— Requirement —
Set every line of the data down again exactly, and keep the pictures out.

— Dataset excerpt —
-------

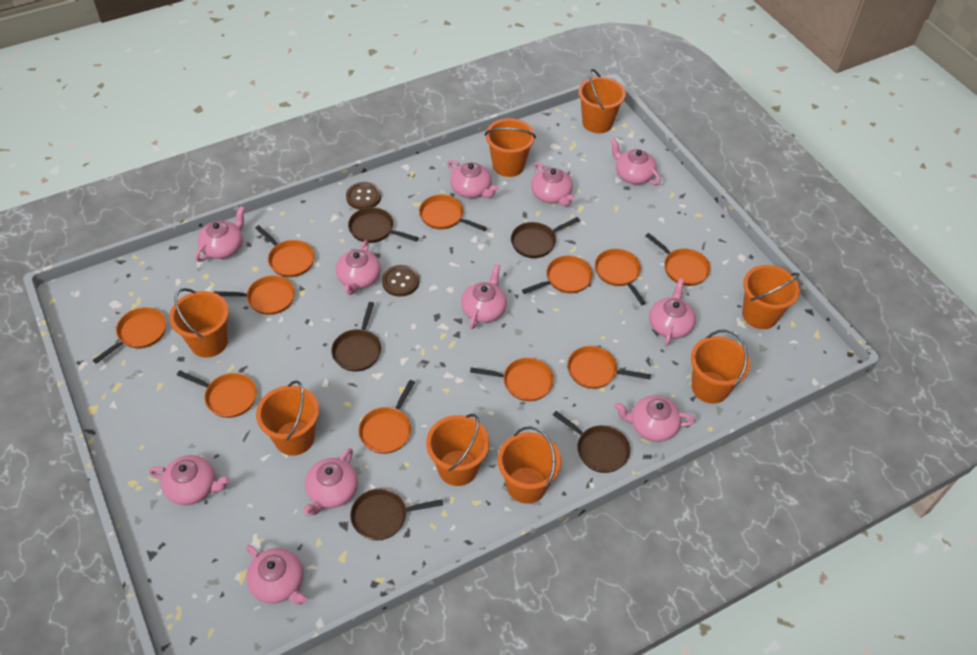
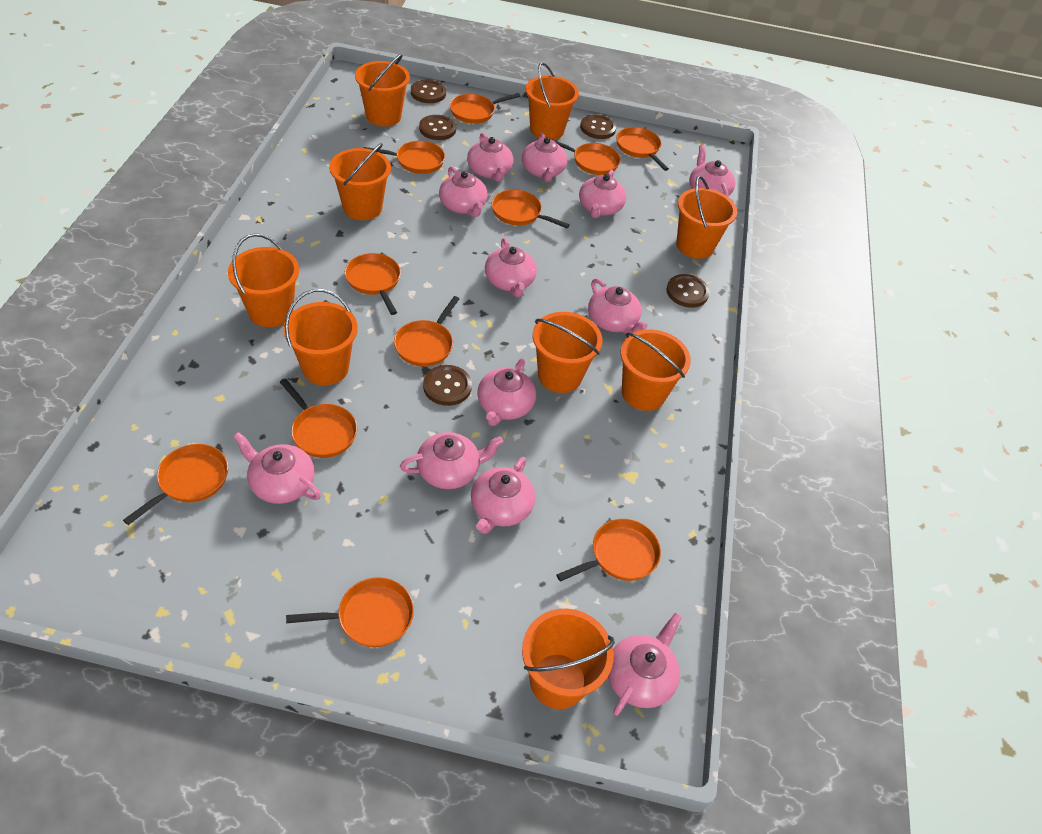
brown button: 2 -> 5
brown pan: 5 -> 0
orange bucket: 8 -> 9
pink teapot: 11 -> 12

-------

— Output for this exercise —
brown button: 2 -> 5
brown pan: 5 -> 0
orange bucket: 8 -> 9
pink teapot: 11 -> 12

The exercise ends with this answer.